● Instructions to follow
Please copy each line of the records below that holds the word "switch".

● Before-and-after change records
* * * * * * *

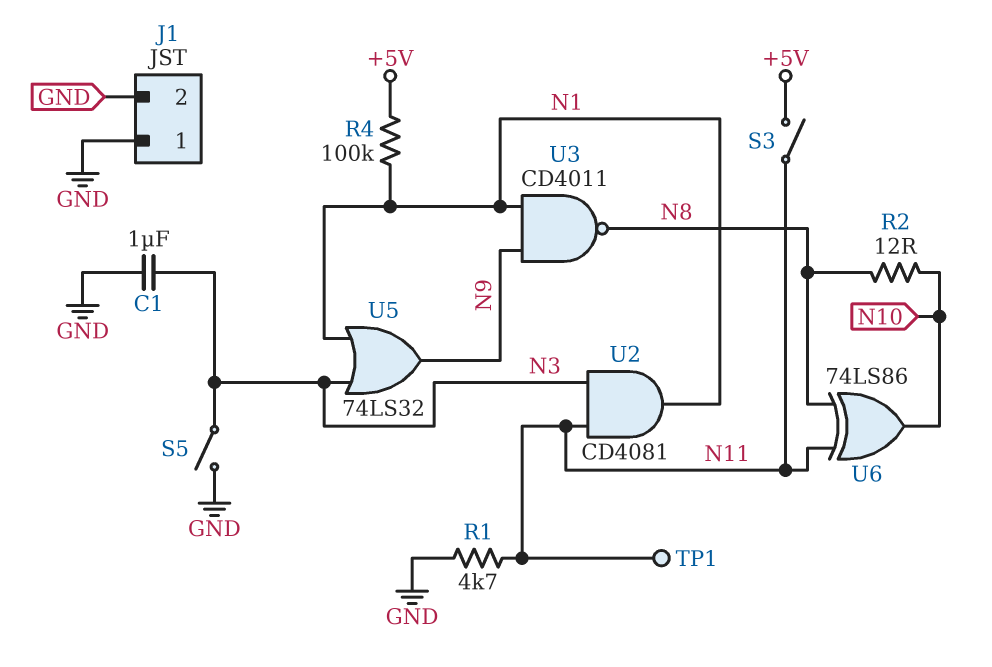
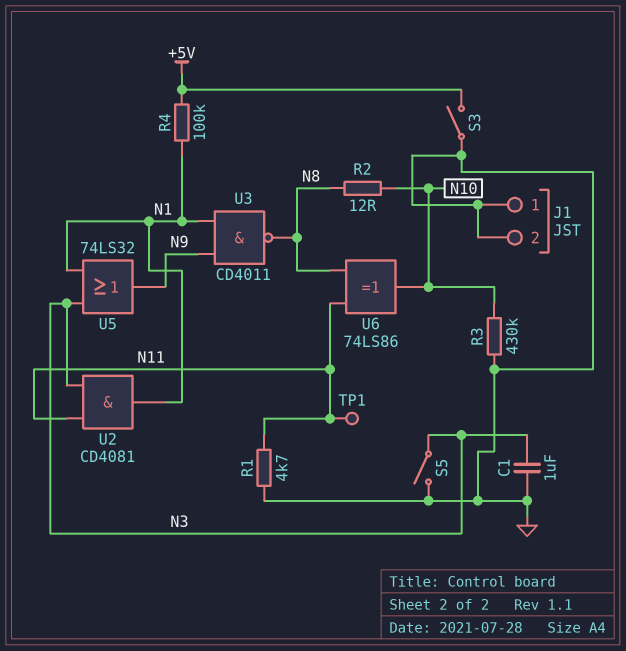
R3: none -> 430k (GND, N10)
S3: switch (+5V, N11) -> switch (+5V, GND)

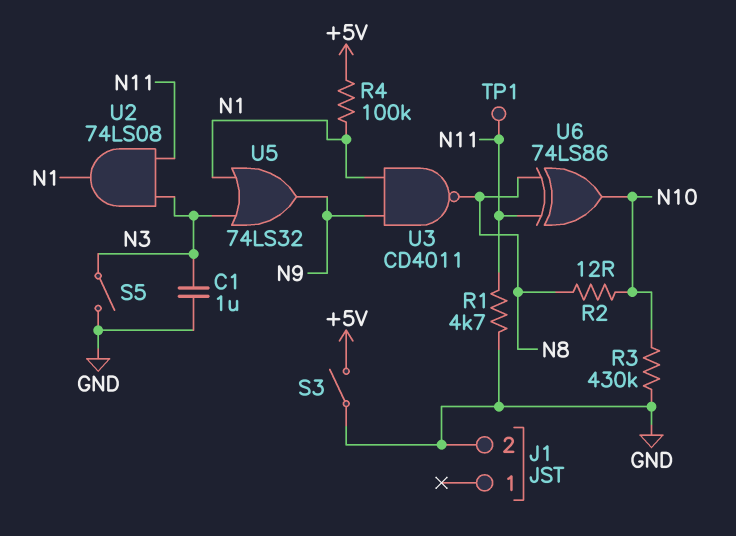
J1 pin 1: GND -> none
U2: AND CD4081 (in N3, in N11, out N1) -> AND 74LS08 (in N3, in N11, out N1)

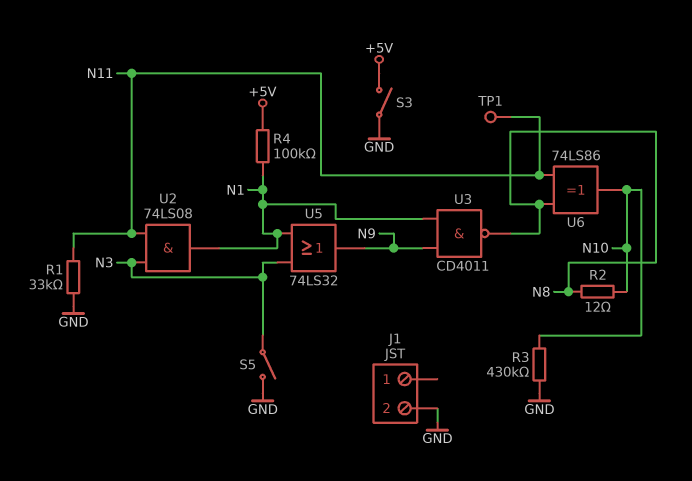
C1: 1uF (GND, N3) -> none
R1: 4.7k (GND, N11) -> 33k (GND, N11)

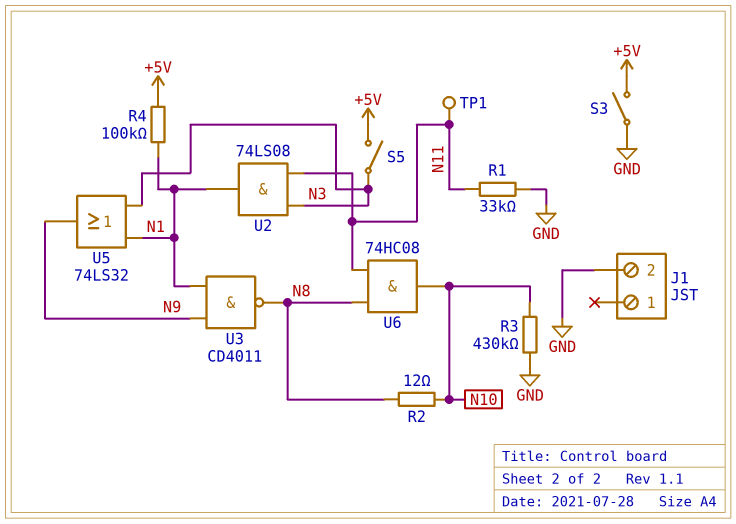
S5: switch (GND, N3) -> switch (+5V, N3)
U6: XOR 74LS86 (in N8, in N11, out N10) -> AND 74HC08 (in N8, in N11, out N10)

* * * * * * *

● Response area
S3: switch (+5V, N11) -> switch (+5V, GND)
S5: switch (GND, N3) -> switch (+5V, N3)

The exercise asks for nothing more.